* **WHAT YOU SHOULD DO**:
Taking the line that contains "cyan circle: (153, 114) -> (101, 101), moved" as the start and the last line of the data as the end, repeat exactly every line in that span, but no pictures.
↓↓↓
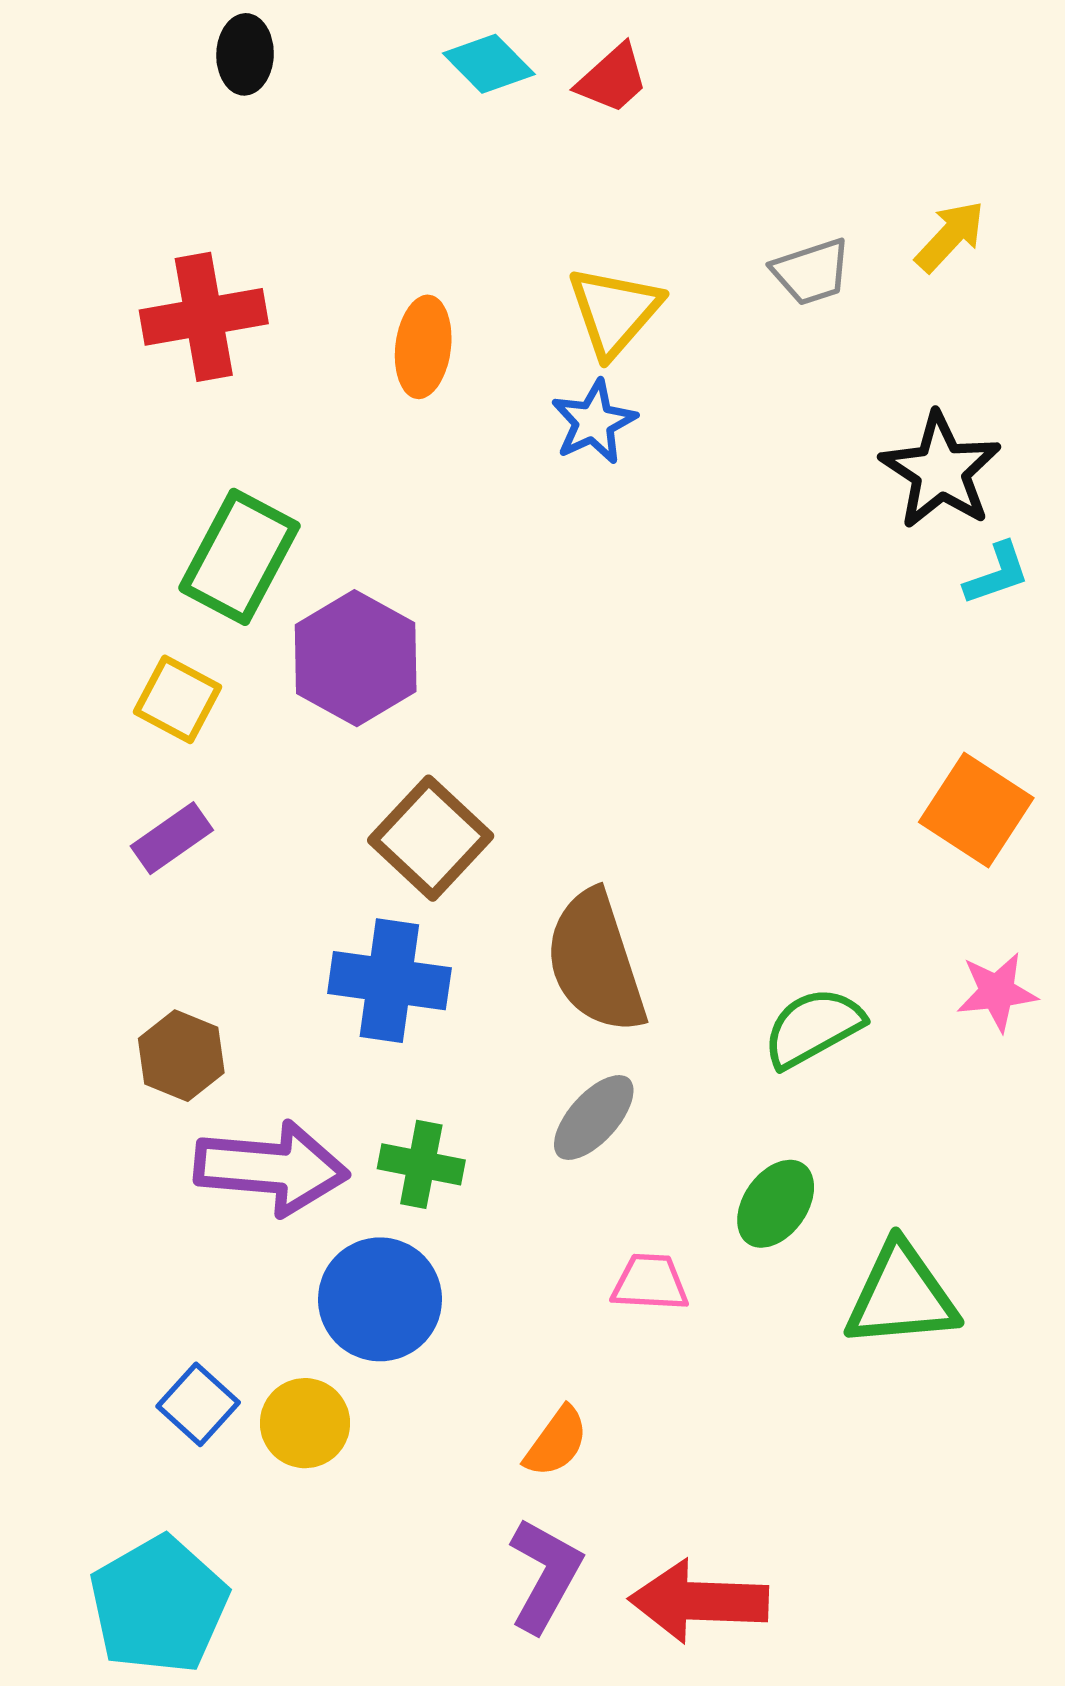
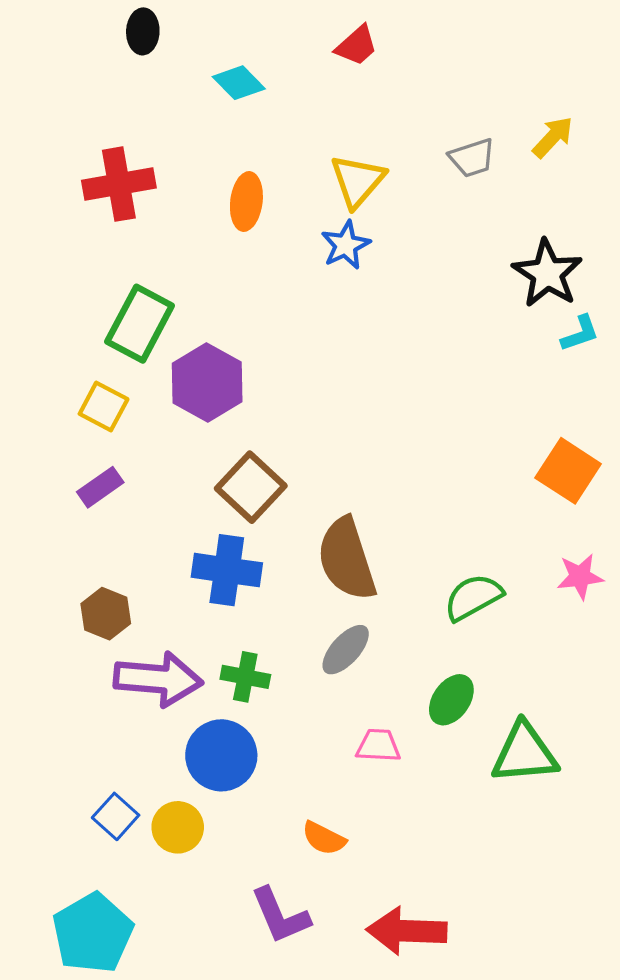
cyan diamond: (489, 64) -> (239, 83), moved
orange semicircle: (556, 1442) -> (324, 838), turned 81
purple L-shape: (545, 1575) -> (280, 916), moved, turned 128

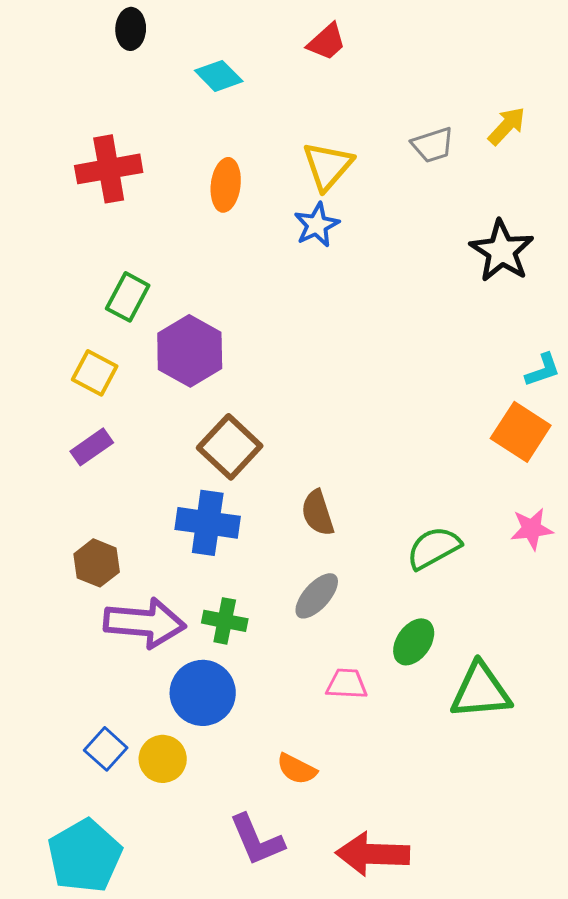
green rectangle: (140, 324) -> (128, 297), size x0.7
cyan L-shape: (580, 333) -> (543, 370), moved
brown semicircle: (347, 559) -> (318, 513), size x0.6

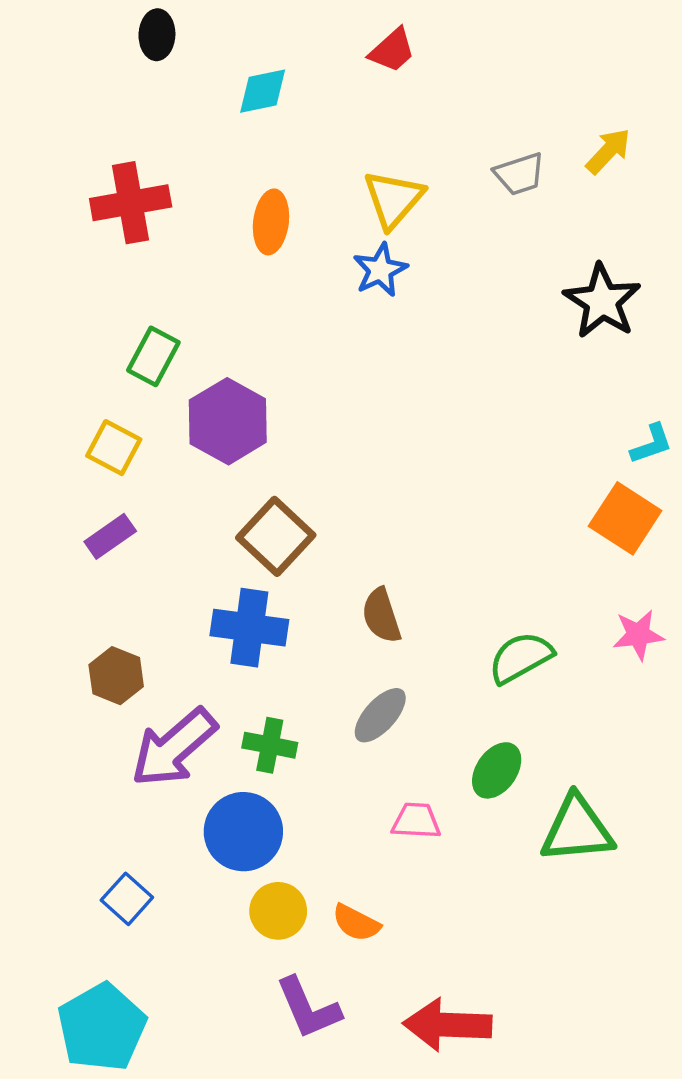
cyan diamond: (219, 76) -> (263, 91), turned -57
purple arrow: (145, 623) -> (174, 748), turned 134
yellow circle: (163, 759) -> (278, 911), moved

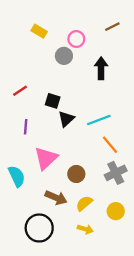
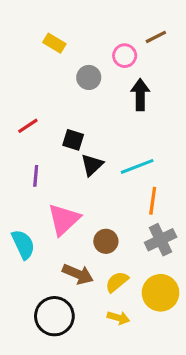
pink circle: (76, 39) -> (125, 56), moved
orange line: (110, 145) -> (153, 201), turned 48
yellow circle: (116, 211) -> (161, 293), size x1.5

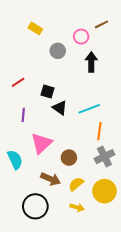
black triangle: (92, 165) -> (60, 108), turned -42

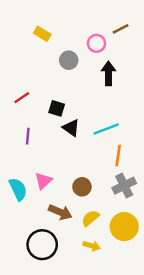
pink triangle: (41, 143) -> (43, 181), moved, size x0.7

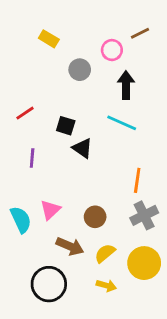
cyan line: (106, 129) -> (122, 123), moved, turned 45

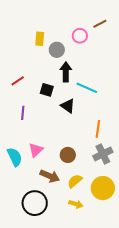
yellow rectangle: (49, 39) -> (40, 39), moved, turned 64
black arrow: (126, 85) -> (66, 72), moved
black triangle: (82, 148) -> (68, 106), moved

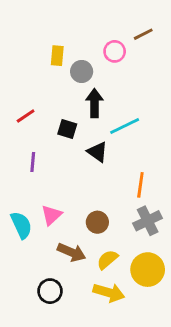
cyan line: (87, 88) -> (125, 126), turned -50
black circle: (35, 203) -> (50, 291), size x0.7
yellow arrow: (76, 204) -> (109, 293), size x1.5

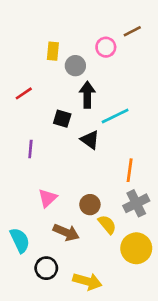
red line: (26, 116) -> (24, 93), moved
cyan semicircle: (21, 225) -> (20, 240), moved
yellow semicircle: (107, 260) -> (107, 224), moved, turned 90
yellow arrow: (109, 293) -> (87, 281), moved

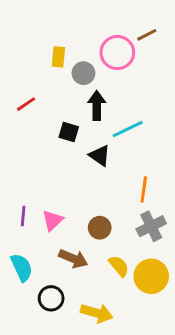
pink circle: (106, 47) -> (117, 53), size x1.5
purple line: (30, 149) -> (23, 216), moved
yellow semicircle: (107, 224) -> (119, 266), moved

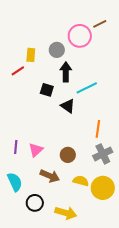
yellow rectangle: (58, 57) -> (31, 55), moved
yellow semicircle: (119, 266) -> (81, 181), turned -35

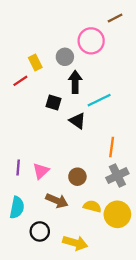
brown line: (100, 24) -> (115, 18), moved
yellow rectangle: (31, 55) -> (35, 63), turned -32
cyan semicircle: (15, 182) -> (17, 207), turned 36

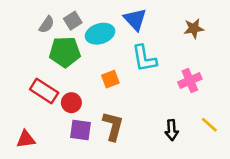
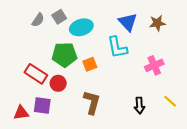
blue triangle: (135, 19) -> (128, 22), moved
green pentagon: (65, 52) -> (64, 55), moved
purple square: (80, 130) -> (42, 105), moved

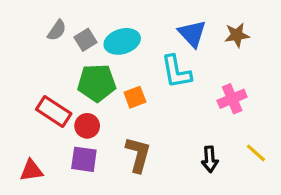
gray square: (59, 17) -> (86, 40), moved
purple square: (42, 105) -> (84, 159), moved

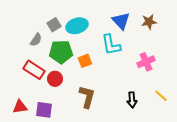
gray semicircle: (57, 30) -> (36, 40), moved
purple square: (84, 159) -> (44, 110), moved

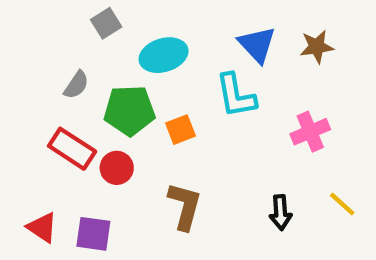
gray square: (54, 25) -> (106, 23), moved
red triangle: (20, 107) -> (42, 227), turned 42

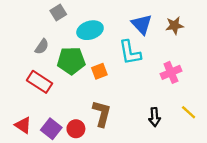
red circle: (117, 168) -> (76, 129), moved
purple square: (93, 234) -> (51, 129), turned 30

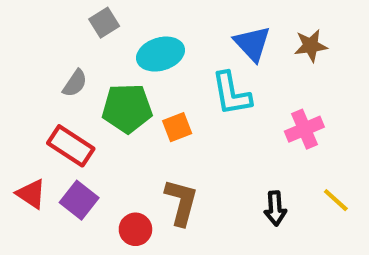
red triangle: (23, 125) -> (31, 194), moved
purple square: (51, 129) -> (79, 200), moved

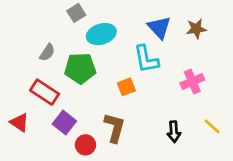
gray square: (104, 23) -> (76, 13), moved
orange square: (177, 127) -> (126, 87), moved
purple square: (79, 200) -> (64, 122), moved

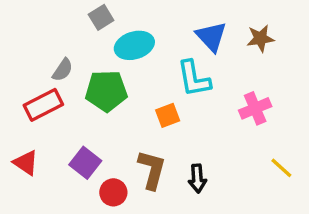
red rectangle: (45, 92) -> (43, 105), moved, turned -60
black arrow: (174, 132) -> (197, 178), moved

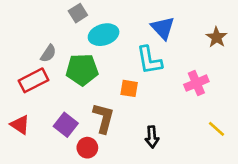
brown star: (260, 38) -> (217, 37), moved, turned -30
orange square: (168, 115) -> (129, 88), turned 30
brown L-shape: (152, 170) -> (104, 118), moved

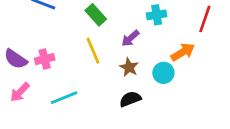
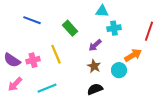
yellow line: (93, 51) -> (56, 54), moved

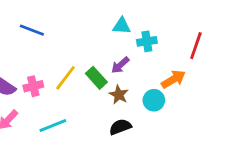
cyan triangle: (102, 11) -> (122, 26), moved
green rectangle: (70, 28) -> (96, 78), moved
yellow line: (56, 54) -> (66, 78), turned 60

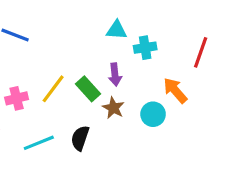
purple arrow: (120, 65) -> (115, 75), turned -54
orange arrow: (173, 79) -> (175, 90), turned -100
black semicircle: (120, 127) -> (80, 138), moved, turned -50

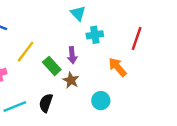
cyan triangle: (117, 30) -> (78, 13), moved, turned 42
yellow line: (53, 89) -> (26, 52), moved
cyan circle: (153, 114) -> (101, 101), moved

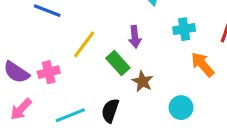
cyan cross: (95, 35) -> (184, 29), moved
purple arrow: (72, 55) -> (135, 37), moved

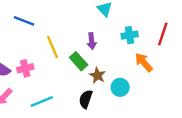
yellow line: (84, 44) -> (52, 47), turned -60
cyan circle: (181, 108) -> (120, 87), moved
black semicircle: (110, 111) -> (86, 99), moved

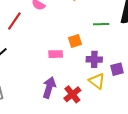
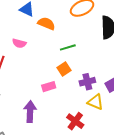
green line: (101, 24) -> (68, 47), moved
purple arrow: (49, 87) -> (30, 112), moved

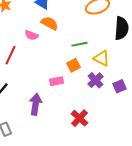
orange semicircle: (46, 24) -> (50, 23), moved
purple cross: (87, 82) -> (96, 80), turned -35
yellow triangle: (95, 102) -> (102, 58), moved

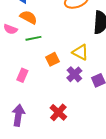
green line: (80, 44) -> (33, 38), moved
pink rectangle: (56, 81) -> (22, 75), moved, turned -56
purple arrow: (36, 104) -> (18, 115), moved

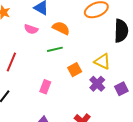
orange semicircle: (28, 17) -> (61, 28), moved
pink semicircle: (10, 29) -> (31, 29), moved

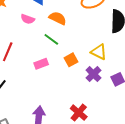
green line: (55, 49) -> (51, 39), turned 49
pink rectangle: (45, 87) -> (41, 64), moved, turned 48

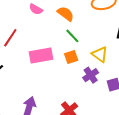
green line: (51, 39) -> (72, 36), moved
pink rectangle: (41, 64) -> (41, 56), size x1.6

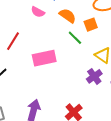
orange square: (71, 57) -> (91, 25), moved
↑↑↑
* **RESULT OF THIS TASK**:
cyan circle: (153, 114) -> (101, 101), moved

cyan cross: (95, 35) -> (184, 29), moved
purple arrow: (72, 55) -> (135, 37), moved

yellow line: (84, 44) -> (52, 47), turned -60
cyan circle: (181, 108) -> (120, 87), moved
black semicircle: (110, 111) -> (86, 99), moved

green line: (101, 24) -> (68, 47), moved
purple arrow: (49, 87) -> (30, 112), moved

orange semicircle: (46, 24) -> (50, 23), moved
purple cross: (87, 82) -> (96, 80), turned -35
yellow triangle: (95, 102) -> (102, 58), moved

green line: (80, 44) -> (33, 38), moved
pink rectangle: (56, 81) -> (22, 75), moved, turned -56
purple arrow: (36, 104) -> (18, 115), moved

orange semicircle: (28, 17) -> (61, 28), moved
pink semicircle: (10, 29) -> (31, 29), moved

green line: (55, 49) -> (51, 39), turned 49
pink rectangle: (45, 87) -> (41, 64), moved, turned 48

green line: (51, 39) -> (72, 36), moved
pink rectangle: (41, 64) -> (41, 56), size x1.6

orange square: (71, 57) -> (91, 25), moved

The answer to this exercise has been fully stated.